GIVEN REQUEST:
Collect every line in the items below that contains the string "alto", and copy each such line in full.

══════════════════════════════

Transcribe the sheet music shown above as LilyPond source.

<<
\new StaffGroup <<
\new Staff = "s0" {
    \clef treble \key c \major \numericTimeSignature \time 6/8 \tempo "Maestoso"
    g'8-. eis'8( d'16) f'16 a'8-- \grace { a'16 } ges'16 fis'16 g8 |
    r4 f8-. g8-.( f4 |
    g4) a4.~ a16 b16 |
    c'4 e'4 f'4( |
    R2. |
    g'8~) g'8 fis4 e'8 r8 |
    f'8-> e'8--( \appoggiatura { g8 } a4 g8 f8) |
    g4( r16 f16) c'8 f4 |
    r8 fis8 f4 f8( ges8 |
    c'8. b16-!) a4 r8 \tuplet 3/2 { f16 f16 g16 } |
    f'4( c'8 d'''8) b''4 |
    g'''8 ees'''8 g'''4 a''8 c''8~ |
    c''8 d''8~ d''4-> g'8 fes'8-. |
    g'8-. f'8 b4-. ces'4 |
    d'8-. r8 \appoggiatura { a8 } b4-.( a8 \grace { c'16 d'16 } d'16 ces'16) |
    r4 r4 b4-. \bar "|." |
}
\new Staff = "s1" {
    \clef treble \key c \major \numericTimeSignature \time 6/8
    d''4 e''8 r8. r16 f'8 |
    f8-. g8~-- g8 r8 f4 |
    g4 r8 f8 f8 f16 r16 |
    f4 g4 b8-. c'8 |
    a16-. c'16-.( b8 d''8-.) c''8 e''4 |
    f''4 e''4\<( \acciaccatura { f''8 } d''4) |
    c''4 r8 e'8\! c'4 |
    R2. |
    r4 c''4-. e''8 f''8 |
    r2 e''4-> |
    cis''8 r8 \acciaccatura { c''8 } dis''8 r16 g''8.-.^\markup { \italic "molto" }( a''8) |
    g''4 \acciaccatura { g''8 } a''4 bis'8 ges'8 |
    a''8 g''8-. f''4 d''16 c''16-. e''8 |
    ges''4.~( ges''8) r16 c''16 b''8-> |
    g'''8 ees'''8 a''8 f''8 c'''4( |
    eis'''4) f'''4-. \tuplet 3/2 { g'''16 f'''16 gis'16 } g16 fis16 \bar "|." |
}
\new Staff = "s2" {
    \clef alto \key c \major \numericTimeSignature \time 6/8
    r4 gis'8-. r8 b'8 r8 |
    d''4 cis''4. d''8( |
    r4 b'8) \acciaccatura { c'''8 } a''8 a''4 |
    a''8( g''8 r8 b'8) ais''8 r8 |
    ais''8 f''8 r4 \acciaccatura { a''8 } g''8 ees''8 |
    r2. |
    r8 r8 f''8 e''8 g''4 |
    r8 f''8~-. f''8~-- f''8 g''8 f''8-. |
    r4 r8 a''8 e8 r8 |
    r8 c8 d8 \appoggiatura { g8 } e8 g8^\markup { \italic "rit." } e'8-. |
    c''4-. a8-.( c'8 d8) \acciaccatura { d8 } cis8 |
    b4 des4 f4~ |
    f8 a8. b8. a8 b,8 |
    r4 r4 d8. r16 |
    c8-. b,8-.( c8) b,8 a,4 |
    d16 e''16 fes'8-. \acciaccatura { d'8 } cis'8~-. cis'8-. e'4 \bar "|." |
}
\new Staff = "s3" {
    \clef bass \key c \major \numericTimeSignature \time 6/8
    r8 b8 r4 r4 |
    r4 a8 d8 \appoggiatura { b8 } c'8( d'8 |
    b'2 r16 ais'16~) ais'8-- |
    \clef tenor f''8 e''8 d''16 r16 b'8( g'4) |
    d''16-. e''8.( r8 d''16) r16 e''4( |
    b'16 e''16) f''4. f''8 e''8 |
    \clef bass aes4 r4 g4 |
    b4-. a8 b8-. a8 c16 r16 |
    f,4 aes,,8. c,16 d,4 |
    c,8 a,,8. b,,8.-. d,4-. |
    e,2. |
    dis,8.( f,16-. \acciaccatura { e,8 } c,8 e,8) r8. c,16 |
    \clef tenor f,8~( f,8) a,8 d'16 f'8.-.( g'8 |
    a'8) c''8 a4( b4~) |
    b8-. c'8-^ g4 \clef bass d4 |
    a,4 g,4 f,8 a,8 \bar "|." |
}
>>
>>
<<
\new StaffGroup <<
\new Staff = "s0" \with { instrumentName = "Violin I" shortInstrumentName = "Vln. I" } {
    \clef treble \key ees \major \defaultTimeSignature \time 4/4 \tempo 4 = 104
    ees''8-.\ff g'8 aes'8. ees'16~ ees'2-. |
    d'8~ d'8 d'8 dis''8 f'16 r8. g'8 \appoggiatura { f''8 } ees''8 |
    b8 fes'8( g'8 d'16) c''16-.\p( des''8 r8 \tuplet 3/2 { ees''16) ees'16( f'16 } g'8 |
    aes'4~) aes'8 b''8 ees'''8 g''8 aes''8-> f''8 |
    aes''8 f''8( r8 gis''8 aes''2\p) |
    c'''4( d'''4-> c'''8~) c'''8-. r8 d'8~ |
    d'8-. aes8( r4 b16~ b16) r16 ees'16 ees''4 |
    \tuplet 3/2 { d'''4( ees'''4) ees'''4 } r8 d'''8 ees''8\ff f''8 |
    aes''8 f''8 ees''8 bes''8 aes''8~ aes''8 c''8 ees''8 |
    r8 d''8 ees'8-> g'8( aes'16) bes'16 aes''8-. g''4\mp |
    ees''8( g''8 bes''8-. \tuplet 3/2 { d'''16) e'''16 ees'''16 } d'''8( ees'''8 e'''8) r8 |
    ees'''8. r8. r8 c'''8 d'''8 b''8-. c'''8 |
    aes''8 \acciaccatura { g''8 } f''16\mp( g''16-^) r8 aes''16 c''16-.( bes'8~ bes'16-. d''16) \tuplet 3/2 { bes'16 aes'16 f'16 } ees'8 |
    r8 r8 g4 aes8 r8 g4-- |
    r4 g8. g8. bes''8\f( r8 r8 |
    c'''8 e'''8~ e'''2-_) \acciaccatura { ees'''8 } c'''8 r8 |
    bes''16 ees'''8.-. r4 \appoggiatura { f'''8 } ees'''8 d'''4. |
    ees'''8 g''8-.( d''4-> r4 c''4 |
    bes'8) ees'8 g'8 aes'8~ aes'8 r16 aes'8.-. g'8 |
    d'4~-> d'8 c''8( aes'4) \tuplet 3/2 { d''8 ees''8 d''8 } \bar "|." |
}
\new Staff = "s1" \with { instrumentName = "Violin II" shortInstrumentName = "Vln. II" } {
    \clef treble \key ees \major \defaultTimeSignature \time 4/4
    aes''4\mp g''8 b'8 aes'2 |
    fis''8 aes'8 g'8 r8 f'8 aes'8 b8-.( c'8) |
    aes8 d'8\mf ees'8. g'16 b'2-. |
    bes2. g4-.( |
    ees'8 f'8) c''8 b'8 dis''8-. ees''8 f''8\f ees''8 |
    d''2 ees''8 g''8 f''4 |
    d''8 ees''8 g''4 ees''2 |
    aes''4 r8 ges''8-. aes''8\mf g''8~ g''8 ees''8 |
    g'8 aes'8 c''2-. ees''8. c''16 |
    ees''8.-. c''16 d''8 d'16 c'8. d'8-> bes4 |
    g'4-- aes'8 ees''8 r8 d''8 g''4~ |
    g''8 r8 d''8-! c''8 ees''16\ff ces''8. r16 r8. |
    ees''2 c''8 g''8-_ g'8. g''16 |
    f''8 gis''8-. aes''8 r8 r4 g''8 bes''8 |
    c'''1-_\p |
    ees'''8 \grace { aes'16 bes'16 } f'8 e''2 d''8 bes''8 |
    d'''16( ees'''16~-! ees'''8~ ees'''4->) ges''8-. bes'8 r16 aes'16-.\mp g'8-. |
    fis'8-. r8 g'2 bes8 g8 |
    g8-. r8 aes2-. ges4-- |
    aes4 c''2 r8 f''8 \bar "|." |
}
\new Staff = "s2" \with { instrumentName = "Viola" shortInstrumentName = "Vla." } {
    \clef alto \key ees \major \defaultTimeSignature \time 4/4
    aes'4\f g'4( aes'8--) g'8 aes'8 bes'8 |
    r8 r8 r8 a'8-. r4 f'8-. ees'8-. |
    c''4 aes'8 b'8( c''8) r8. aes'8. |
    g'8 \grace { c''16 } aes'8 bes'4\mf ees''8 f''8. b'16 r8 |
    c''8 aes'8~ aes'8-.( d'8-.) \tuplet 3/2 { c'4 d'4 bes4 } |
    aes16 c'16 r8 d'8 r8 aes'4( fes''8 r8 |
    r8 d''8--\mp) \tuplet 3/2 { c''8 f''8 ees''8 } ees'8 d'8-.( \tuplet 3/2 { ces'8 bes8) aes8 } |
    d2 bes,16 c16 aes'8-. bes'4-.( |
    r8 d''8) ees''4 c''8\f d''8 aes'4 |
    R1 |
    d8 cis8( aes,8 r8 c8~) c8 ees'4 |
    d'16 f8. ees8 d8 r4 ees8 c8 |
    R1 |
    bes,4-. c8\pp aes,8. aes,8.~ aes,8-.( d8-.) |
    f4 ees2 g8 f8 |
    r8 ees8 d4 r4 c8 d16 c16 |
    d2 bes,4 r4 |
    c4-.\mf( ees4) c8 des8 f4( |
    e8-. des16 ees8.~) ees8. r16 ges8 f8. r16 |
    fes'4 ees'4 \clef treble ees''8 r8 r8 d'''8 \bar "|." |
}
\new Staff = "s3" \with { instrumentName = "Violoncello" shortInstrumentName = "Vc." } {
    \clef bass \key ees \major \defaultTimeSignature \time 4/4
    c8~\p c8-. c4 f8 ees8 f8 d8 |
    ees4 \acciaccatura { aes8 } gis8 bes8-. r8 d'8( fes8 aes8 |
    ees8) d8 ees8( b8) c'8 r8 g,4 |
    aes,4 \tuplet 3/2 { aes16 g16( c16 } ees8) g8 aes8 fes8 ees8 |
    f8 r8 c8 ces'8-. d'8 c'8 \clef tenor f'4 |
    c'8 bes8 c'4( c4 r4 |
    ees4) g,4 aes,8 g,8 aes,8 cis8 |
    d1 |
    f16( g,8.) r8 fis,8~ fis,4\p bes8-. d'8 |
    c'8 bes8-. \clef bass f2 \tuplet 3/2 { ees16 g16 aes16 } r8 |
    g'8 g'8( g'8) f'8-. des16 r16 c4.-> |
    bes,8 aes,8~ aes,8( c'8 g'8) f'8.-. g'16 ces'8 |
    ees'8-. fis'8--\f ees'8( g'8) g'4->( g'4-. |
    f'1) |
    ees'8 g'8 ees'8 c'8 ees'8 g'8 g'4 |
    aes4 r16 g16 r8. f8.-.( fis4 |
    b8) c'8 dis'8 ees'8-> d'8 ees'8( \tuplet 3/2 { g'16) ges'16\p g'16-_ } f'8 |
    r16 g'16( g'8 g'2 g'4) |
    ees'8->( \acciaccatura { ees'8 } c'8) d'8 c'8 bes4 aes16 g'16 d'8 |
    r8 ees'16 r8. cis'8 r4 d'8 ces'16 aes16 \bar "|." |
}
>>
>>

══════════════════════════════

EXERCISE SOLUTION:
    \clef alto \key c \major \numericTimeSignature \time 6/8
    \clef alto \key ees \major \defaultTimeSignature \time 4/4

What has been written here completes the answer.